[Items from a data source]

────────────────

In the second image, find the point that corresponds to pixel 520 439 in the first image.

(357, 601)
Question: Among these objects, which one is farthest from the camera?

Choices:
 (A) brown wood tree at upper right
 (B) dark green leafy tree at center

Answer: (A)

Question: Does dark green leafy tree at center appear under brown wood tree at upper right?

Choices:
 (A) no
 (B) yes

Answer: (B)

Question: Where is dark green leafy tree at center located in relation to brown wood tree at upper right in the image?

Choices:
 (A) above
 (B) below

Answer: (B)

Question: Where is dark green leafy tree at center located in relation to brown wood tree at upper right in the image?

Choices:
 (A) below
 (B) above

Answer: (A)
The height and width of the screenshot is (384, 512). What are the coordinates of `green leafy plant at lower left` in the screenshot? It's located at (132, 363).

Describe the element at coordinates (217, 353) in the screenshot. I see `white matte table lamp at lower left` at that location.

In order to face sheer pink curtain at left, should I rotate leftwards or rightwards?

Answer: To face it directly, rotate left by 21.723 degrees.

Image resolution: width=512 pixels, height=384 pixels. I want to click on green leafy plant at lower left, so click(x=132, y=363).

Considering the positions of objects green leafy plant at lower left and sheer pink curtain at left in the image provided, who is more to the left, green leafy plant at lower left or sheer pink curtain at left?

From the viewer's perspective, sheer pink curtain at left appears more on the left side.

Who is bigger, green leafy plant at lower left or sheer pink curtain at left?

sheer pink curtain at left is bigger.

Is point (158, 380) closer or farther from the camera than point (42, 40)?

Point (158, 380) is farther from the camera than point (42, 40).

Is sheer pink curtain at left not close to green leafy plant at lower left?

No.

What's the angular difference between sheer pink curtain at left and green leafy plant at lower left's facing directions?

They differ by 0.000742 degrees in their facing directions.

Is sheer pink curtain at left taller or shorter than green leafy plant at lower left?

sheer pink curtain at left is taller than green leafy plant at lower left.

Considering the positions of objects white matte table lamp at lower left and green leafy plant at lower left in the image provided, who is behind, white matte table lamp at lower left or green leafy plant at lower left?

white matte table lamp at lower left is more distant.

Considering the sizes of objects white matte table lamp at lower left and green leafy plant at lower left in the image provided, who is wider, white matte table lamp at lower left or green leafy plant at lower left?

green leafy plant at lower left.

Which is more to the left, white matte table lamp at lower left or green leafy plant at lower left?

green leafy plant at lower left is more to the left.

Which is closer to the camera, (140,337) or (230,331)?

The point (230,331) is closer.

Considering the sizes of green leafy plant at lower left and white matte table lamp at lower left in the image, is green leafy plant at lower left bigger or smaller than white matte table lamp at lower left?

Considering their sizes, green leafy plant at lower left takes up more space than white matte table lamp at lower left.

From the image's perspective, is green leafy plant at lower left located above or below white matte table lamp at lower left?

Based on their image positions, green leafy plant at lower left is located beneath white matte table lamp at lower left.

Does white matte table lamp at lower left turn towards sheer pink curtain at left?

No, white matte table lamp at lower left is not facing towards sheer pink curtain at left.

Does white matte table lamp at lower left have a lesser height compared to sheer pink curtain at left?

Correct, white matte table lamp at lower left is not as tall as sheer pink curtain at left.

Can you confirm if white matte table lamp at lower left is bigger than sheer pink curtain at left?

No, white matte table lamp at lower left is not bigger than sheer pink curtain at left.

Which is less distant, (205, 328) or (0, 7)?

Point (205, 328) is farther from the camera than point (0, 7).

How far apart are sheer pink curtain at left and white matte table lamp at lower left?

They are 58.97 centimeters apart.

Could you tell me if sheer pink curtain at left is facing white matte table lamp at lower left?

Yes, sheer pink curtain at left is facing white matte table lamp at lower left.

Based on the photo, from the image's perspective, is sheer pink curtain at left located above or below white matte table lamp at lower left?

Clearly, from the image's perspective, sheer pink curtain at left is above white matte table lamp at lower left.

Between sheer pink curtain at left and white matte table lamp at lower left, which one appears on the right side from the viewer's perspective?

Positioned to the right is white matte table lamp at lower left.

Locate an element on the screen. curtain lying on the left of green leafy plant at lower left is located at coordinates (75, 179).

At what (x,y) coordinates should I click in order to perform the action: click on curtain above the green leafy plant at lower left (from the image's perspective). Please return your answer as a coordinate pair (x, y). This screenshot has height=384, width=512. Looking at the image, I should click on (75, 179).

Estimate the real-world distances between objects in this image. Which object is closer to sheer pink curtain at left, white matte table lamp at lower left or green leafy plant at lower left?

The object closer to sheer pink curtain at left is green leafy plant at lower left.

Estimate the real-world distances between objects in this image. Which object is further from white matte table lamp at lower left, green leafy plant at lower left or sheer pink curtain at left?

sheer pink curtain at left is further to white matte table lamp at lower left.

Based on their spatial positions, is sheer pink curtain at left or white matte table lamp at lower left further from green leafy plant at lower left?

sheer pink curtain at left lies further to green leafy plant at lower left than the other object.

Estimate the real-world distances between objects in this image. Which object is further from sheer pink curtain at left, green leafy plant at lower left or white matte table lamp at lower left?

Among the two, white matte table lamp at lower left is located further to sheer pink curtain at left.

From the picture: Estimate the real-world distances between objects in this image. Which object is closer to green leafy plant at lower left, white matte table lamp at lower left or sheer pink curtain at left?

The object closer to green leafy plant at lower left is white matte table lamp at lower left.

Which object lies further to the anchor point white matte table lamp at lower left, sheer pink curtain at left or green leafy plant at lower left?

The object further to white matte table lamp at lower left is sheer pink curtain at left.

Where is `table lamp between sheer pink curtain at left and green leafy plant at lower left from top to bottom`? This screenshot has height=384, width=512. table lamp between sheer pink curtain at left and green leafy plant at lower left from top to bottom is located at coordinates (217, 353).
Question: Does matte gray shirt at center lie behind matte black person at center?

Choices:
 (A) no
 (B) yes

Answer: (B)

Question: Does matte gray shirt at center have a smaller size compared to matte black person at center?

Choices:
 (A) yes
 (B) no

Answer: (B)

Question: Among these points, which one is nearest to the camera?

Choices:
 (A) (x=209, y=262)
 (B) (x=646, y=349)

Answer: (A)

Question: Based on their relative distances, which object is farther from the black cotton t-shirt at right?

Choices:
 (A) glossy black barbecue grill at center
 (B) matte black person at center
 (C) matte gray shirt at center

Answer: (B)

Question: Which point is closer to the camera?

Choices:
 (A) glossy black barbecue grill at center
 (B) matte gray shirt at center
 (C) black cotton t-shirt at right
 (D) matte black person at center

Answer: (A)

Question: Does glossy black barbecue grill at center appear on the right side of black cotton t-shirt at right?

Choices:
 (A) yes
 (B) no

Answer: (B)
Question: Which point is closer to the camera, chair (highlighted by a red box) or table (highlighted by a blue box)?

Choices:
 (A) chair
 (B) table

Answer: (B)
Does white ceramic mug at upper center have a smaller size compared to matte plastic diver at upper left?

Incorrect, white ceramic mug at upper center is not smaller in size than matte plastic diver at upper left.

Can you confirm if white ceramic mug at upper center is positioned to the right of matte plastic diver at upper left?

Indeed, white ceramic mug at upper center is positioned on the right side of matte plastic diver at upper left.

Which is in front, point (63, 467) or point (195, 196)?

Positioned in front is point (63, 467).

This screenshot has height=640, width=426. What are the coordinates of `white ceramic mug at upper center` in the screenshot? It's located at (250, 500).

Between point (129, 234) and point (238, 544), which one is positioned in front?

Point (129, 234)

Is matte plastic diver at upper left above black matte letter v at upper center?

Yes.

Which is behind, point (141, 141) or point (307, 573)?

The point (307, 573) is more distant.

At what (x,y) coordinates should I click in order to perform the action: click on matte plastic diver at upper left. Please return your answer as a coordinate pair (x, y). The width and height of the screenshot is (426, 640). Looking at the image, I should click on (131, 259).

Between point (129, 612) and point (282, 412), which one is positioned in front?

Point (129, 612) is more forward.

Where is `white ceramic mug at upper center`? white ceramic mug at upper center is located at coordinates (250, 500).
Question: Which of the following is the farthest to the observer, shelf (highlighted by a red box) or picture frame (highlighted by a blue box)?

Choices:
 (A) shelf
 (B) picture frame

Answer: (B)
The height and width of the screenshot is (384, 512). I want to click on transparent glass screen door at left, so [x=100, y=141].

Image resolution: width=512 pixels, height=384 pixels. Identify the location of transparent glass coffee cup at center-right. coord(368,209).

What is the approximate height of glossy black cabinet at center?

────────────────

Collect every line in the entries above that contains the word "your", and copy each of those lines in full.

At what (x,y) coordinates should I click in order to perform the action: click on curtain above the green leafy plant at lower left (from the image's perspective). Please return your answer as a coordinate pair (x, y). This screenshot has height=384, width=512. Looking at the image, I should click on (75, 179).
At what (x,y) coordinates should I click in order to perform the action: click on matte plastic diver at upper left. Please return your answer as a coordinate pair (x, y). The width and height of the screenshot is (426, 640). Looking at the image, I should click on (131, 259).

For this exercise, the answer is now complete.